** Opening PROVIDED ENTRIES block **
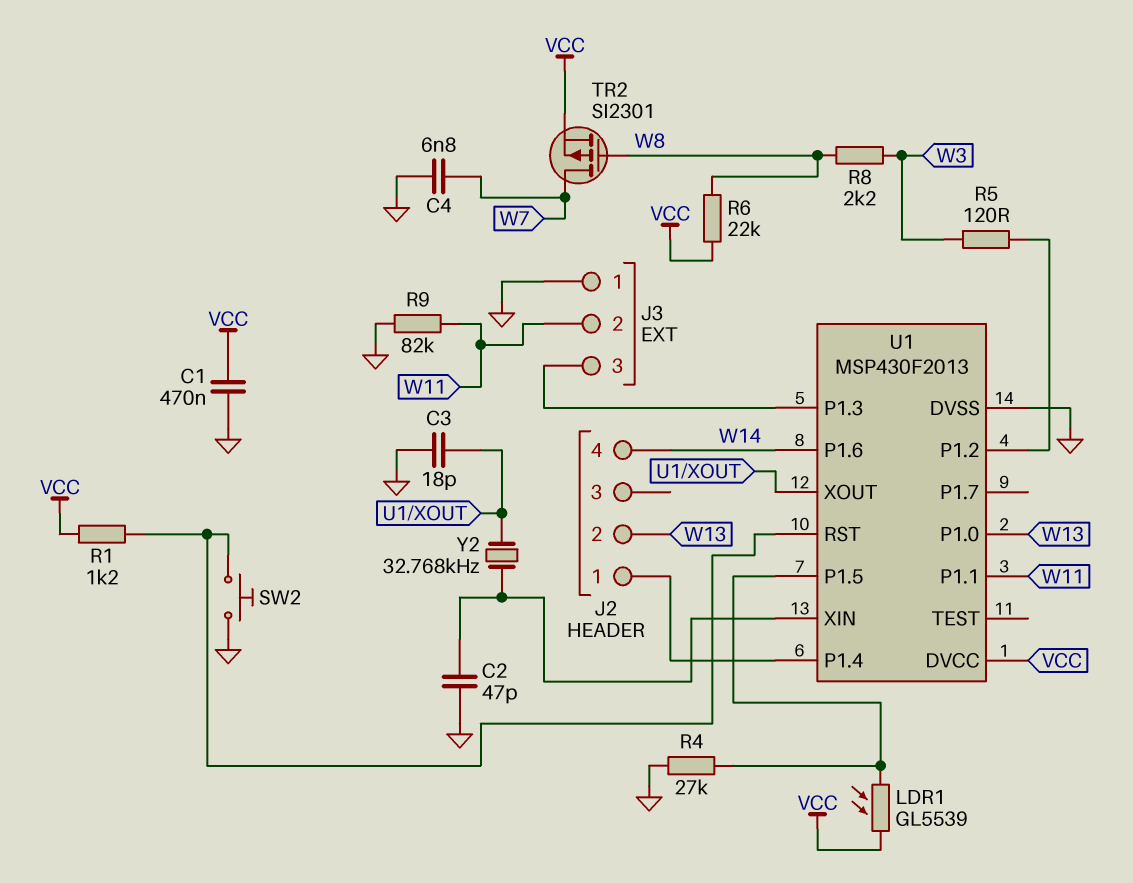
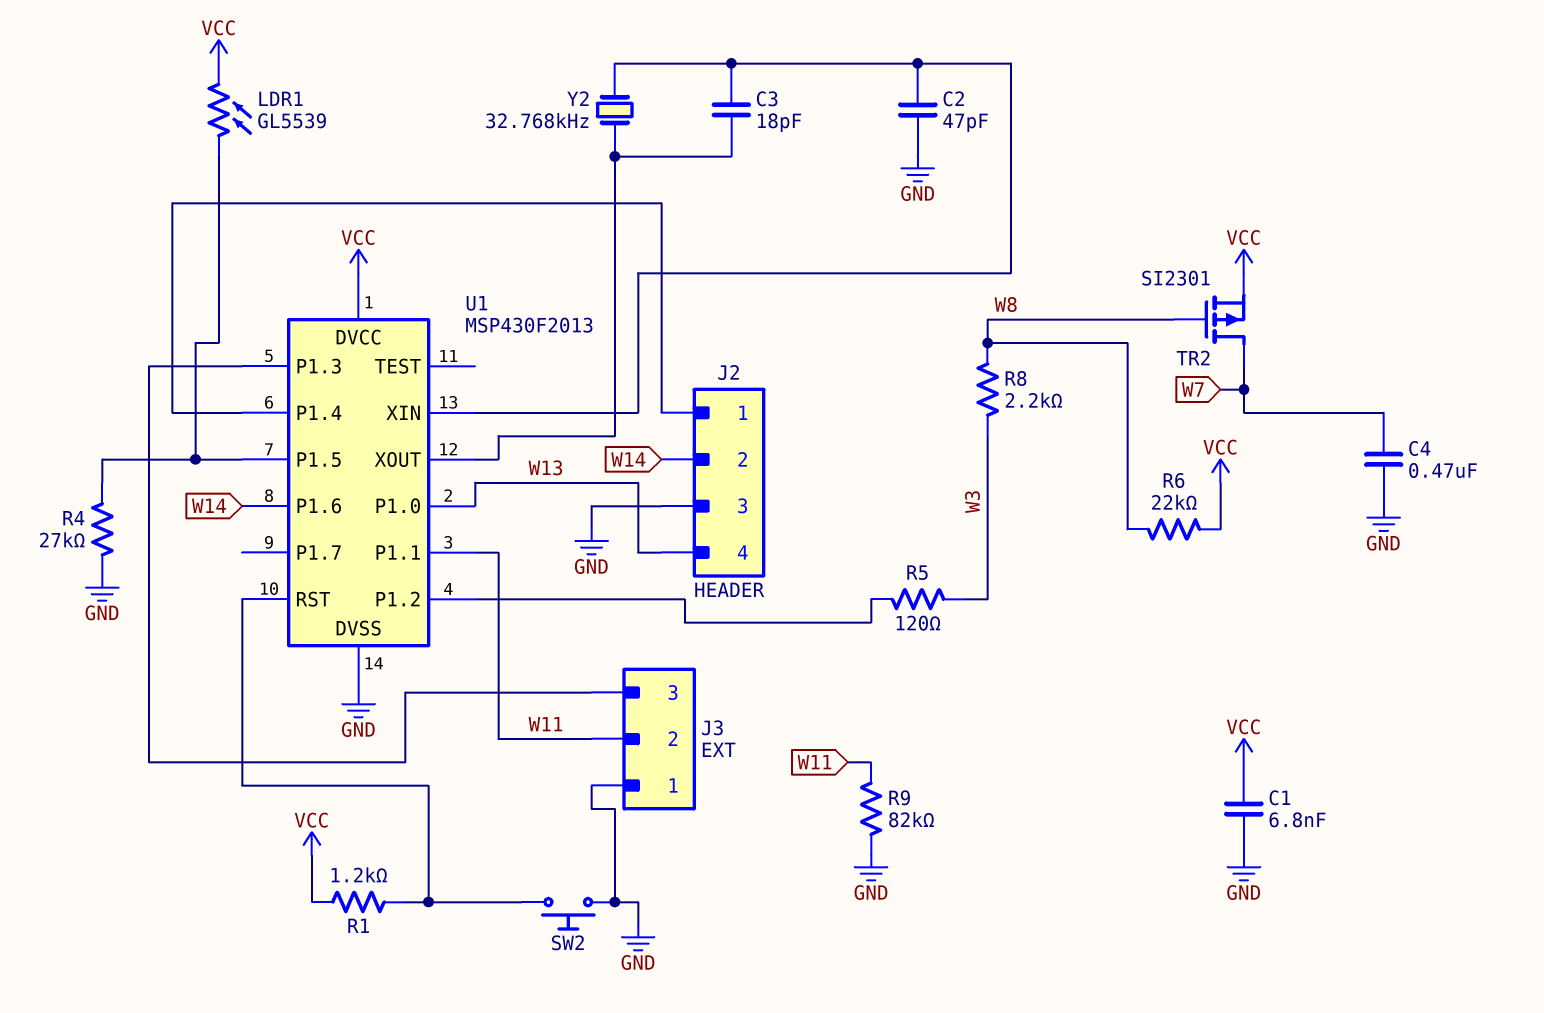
C1: 470nF (GND, VCC) -> 6.8nF (GND, VCC)
C3: 18pF (GND, U1/XOUT) -> 18pF (U1/XIN, U1/XOUT)
C4: 6.8nF (GND, W7) -> 470nF (GND, W7)
J2 pin 2: W13 -> W14
J2 pin 3: none -> GND
J2 pin 4: W14 -> W13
** Closing PROVIDED ENTRIES block **
REQUIREMENT => The answer must be a word-for-word copy of all the entries, containing no pictures.

TASK ANSWER =>
C1: 470nF (GND, VCC) -> 6.8nF (GND, VCC)
C3: 18pF (GND, U1/XOUT) -> 18pF (U1/XIN, U1/XOUT)
C4: 6.8nF (GND, W7) -> 470nF (GND, W7)
J2 pin 2: W13 -> W14
J2 pin 3: none -> GND
J2 pin 4: W14 -> W13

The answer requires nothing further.